* Problem to work on: Repeat only part of the entries. Start at the line that has "R111: 33k (+5V, U101/PA6)" and keep going through the last line, exactly as given.
[[ Given data open ]]
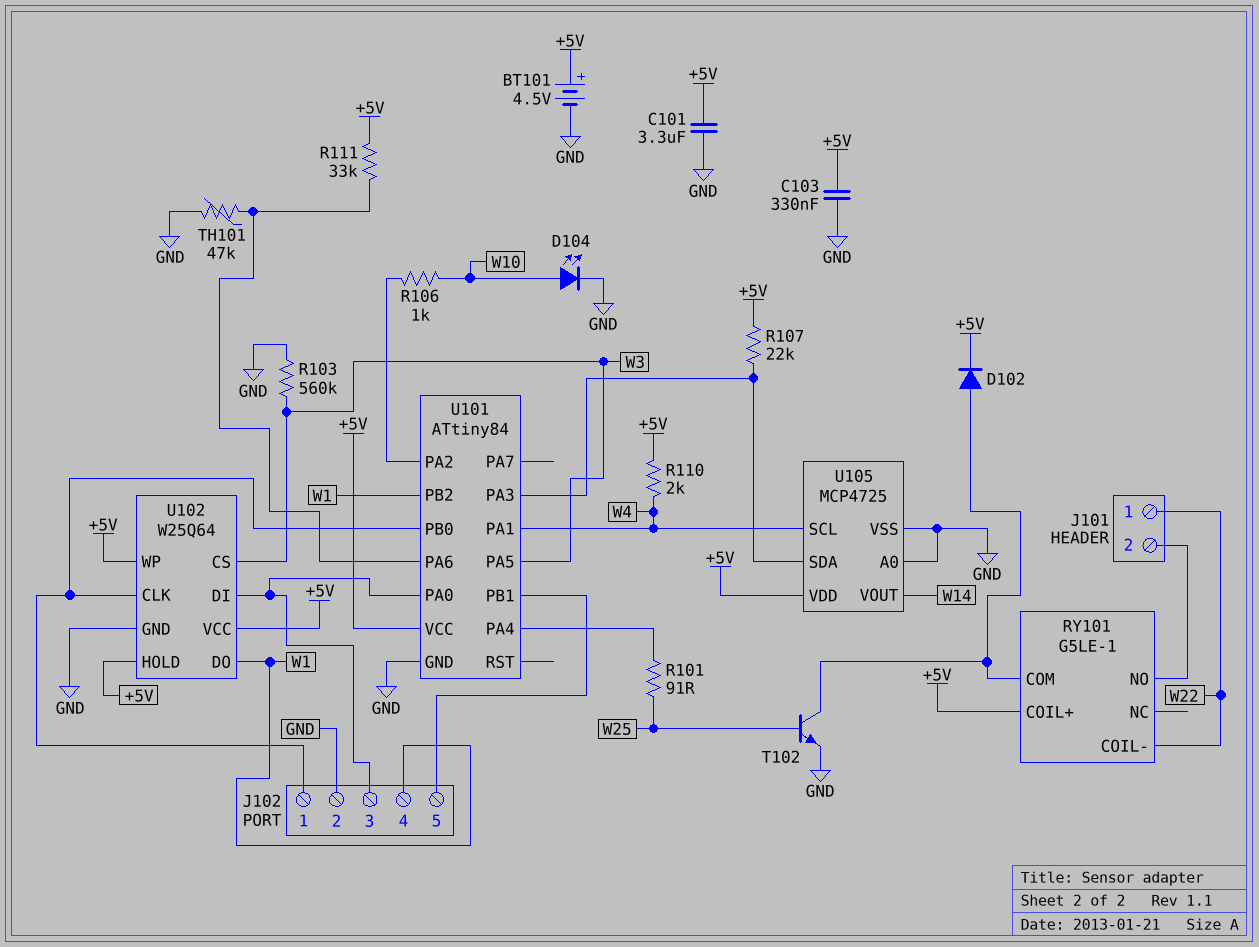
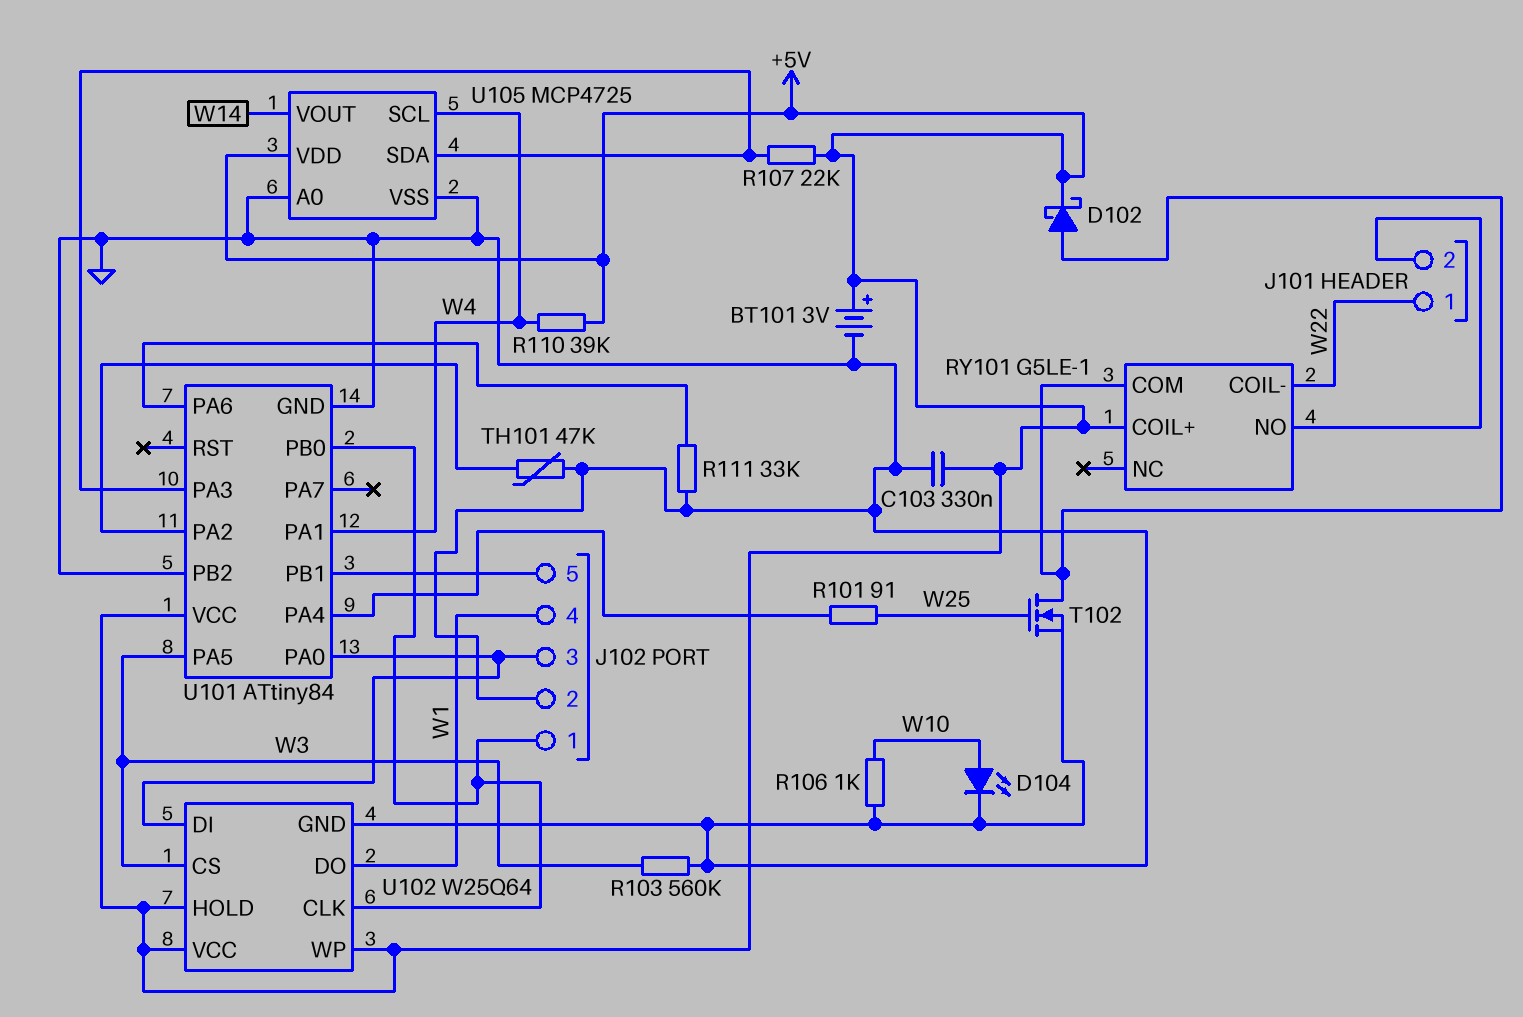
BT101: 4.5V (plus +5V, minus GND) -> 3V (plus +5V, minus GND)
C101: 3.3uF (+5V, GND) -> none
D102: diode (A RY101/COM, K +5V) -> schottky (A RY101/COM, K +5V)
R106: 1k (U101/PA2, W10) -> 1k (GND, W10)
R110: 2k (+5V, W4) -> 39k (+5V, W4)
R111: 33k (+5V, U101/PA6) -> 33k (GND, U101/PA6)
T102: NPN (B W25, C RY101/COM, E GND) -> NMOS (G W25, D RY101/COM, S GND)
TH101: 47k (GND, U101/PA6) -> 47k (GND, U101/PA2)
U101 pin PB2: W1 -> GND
[[ Given data closed ]]
* Problem solution:
R111: 33k (+5V, U101/PA6) -> 33k (GND, U101/PA6)
T102: NPN (B W25, C RY101/COM, E GND) -> NMOS (G W25, D RY101/COM, S GND)
TH101: 47k (GND, U101/PA6) -> 47k (GND, U101/PA2)
U101 pin PB2: W1 -> GND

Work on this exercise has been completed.